■ **Supplied information**
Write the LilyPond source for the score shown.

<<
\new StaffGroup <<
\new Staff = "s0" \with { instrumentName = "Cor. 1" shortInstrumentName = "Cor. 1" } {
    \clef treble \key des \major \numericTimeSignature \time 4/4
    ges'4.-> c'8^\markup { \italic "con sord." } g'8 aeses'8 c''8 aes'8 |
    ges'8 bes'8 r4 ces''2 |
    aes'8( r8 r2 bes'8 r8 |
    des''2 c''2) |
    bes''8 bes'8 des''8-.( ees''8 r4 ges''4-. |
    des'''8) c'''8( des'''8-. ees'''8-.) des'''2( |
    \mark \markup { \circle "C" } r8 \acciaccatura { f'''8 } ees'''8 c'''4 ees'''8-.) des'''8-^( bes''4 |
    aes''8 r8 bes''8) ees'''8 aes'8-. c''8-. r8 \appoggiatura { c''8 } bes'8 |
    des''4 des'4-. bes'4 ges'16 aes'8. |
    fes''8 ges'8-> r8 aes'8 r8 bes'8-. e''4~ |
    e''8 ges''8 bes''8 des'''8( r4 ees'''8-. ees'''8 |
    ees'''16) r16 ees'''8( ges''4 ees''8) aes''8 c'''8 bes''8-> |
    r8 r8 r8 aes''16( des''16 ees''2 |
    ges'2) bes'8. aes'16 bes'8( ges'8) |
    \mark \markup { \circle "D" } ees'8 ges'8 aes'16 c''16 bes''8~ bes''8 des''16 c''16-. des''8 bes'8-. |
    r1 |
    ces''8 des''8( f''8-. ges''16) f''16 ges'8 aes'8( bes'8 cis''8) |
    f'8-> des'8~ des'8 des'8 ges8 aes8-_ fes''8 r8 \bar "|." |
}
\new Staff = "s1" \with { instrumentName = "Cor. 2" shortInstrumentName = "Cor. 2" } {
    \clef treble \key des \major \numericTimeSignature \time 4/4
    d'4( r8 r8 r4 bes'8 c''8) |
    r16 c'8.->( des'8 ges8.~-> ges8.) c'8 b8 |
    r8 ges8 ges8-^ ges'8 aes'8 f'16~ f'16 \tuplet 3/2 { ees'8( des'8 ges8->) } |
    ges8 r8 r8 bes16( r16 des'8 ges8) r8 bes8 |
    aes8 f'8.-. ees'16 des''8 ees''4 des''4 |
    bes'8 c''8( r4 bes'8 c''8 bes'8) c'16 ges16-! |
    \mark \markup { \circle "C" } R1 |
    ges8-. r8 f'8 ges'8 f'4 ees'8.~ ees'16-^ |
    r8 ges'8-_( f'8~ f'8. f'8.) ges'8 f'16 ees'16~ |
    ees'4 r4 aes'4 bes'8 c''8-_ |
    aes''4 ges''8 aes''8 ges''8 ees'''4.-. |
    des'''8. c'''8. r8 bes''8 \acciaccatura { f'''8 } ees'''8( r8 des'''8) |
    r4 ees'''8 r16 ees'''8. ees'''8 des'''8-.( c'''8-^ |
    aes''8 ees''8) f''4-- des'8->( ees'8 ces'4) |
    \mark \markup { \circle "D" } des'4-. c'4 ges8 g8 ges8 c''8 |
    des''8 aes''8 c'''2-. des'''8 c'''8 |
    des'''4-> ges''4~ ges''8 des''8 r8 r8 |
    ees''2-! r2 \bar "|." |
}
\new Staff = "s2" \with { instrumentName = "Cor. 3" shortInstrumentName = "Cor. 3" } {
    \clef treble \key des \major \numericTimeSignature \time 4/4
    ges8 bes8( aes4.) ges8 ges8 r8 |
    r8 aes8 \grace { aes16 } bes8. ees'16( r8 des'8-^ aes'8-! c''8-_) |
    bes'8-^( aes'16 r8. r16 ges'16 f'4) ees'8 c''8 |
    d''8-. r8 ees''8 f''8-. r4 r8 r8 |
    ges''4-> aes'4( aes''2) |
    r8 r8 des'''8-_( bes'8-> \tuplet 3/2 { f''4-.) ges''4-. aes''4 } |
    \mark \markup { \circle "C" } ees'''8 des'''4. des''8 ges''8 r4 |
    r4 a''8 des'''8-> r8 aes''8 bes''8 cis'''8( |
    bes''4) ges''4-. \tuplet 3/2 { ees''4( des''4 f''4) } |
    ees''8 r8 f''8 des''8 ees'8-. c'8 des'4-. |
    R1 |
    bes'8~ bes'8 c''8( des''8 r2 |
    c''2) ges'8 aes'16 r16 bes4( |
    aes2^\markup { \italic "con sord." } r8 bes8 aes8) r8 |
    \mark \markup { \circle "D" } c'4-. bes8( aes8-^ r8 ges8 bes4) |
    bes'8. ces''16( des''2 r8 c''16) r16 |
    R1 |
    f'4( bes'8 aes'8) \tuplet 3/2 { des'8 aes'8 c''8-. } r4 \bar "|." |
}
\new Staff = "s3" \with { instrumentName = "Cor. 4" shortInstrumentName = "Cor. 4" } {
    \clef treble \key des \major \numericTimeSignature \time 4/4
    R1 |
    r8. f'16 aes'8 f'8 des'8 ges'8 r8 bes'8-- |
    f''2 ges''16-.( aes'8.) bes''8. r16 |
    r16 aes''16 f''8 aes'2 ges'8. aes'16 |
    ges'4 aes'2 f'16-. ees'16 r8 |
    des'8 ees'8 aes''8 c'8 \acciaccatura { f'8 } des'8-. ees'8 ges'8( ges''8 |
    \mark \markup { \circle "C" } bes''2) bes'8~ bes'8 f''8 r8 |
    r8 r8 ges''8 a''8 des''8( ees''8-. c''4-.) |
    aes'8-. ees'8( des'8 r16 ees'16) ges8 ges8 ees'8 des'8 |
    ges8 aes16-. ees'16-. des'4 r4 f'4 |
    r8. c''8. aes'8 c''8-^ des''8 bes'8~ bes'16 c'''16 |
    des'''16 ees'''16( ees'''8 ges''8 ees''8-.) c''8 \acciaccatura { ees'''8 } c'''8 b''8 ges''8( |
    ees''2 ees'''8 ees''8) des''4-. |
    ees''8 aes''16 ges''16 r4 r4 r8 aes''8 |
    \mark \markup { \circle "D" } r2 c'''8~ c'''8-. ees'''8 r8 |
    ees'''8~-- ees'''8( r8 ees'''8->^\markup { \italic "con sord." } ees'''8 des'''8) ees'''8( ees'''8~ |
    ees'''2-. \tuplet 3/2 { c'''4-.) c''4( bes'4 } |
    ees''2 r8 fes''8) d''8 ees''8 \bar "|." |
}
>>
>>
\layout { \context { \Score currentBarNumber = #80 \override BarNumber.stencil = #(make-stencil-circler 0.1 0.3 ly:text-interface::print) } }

■ **Description of the task**
Extract each line of the data above that contains the string "italic", copying every such line in full.

■ **Exercise result**
    ges'4.-> c'8^\markup { \italic "con sord." } g'8 aeses'8 c''8 aes'8 |
    aes2^\markup { \italic "con sord." } r8 bes8 aes8) r8 |
    ees'''8~-- ees'''8( r8 ees'''8->^\markup { \italic "con sord." } ees'''8 des'''8) ees'''8( ees'''8~ |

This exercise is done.